> The task: Go over the entries below line by line, copying each one that contains the word "purple".

> Records supplied:
# # #
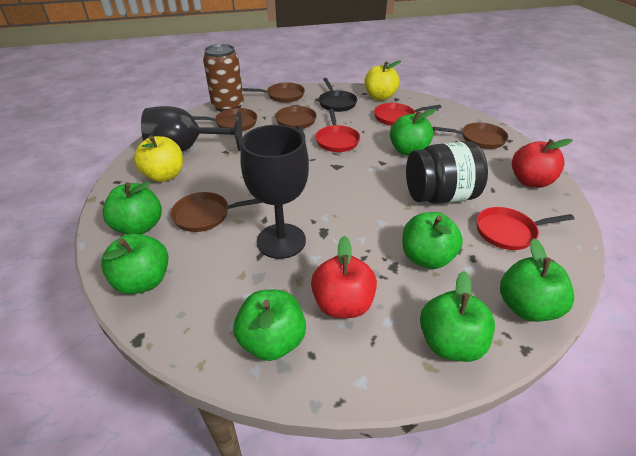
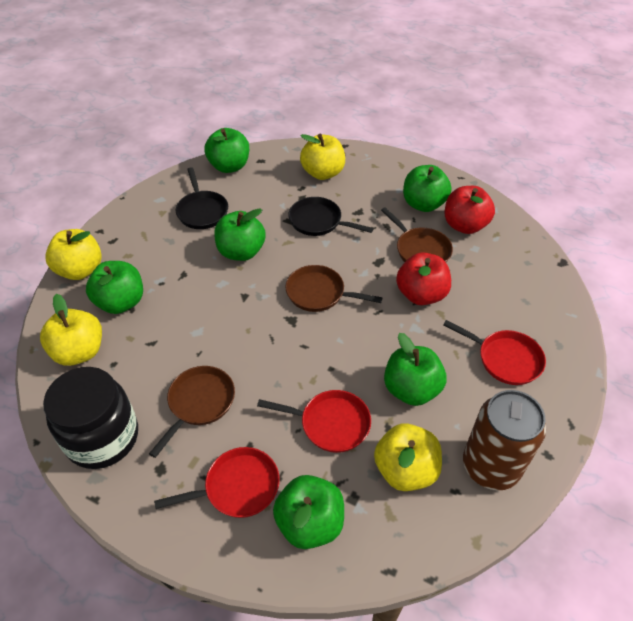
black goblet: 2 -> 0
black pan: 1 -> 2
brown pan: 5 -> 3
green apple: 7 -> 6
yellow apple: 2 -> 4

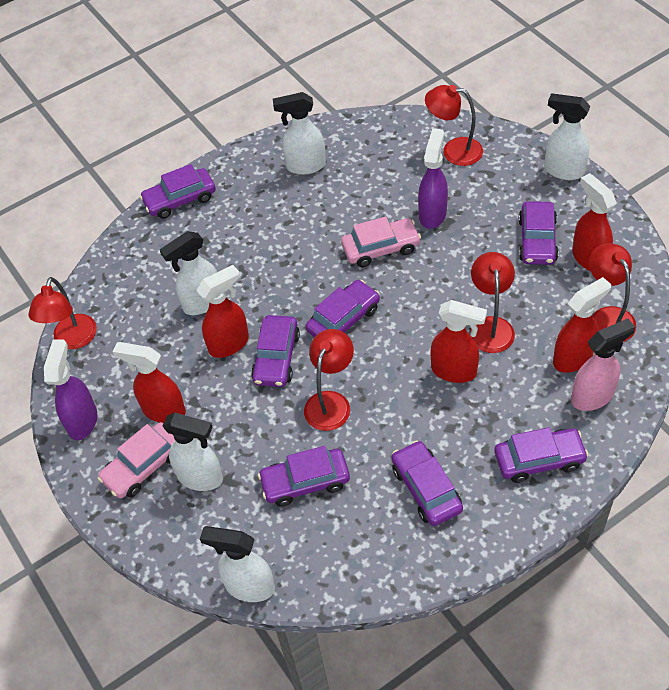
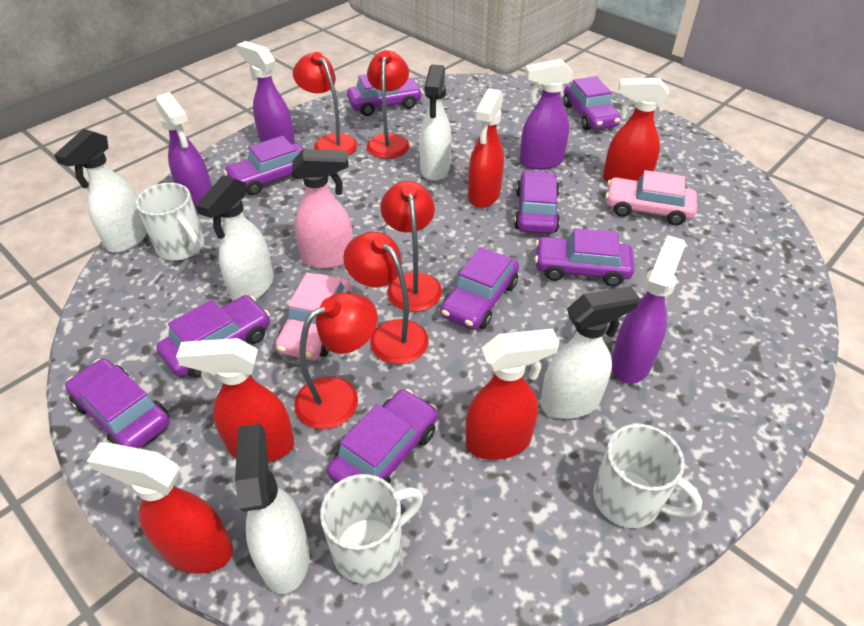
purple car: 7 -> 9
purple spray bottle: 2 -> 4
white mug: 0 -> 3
# # #
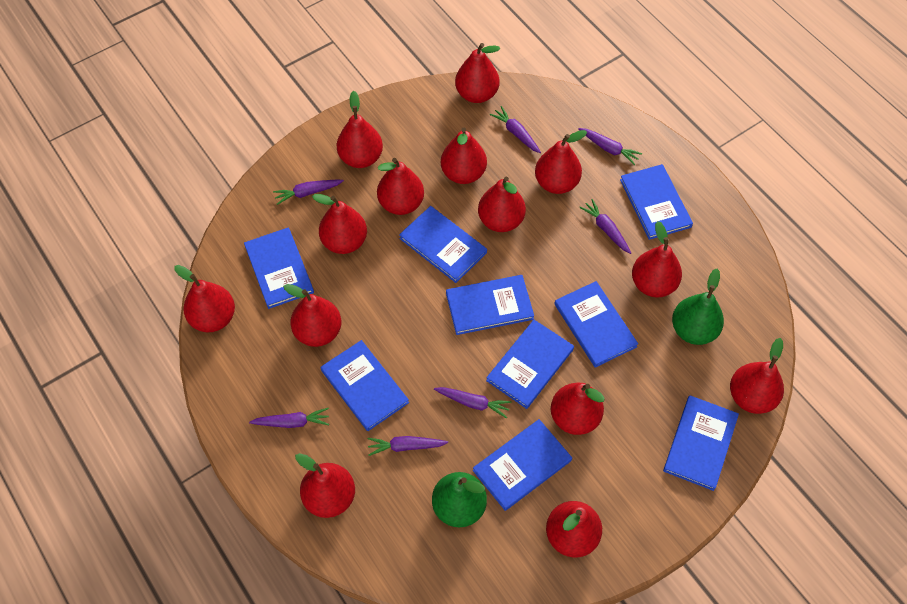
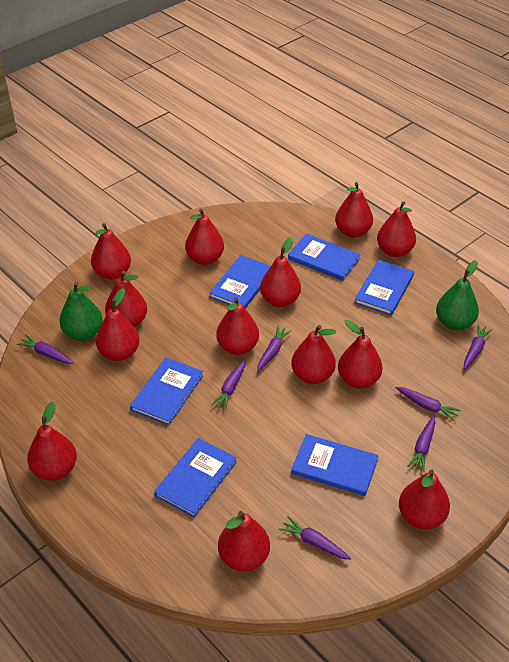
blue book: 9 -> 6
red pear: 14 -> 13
# # #
> Solution to this problem:
purple car: 7 -> 9
purple spray bottle: 2 -> 4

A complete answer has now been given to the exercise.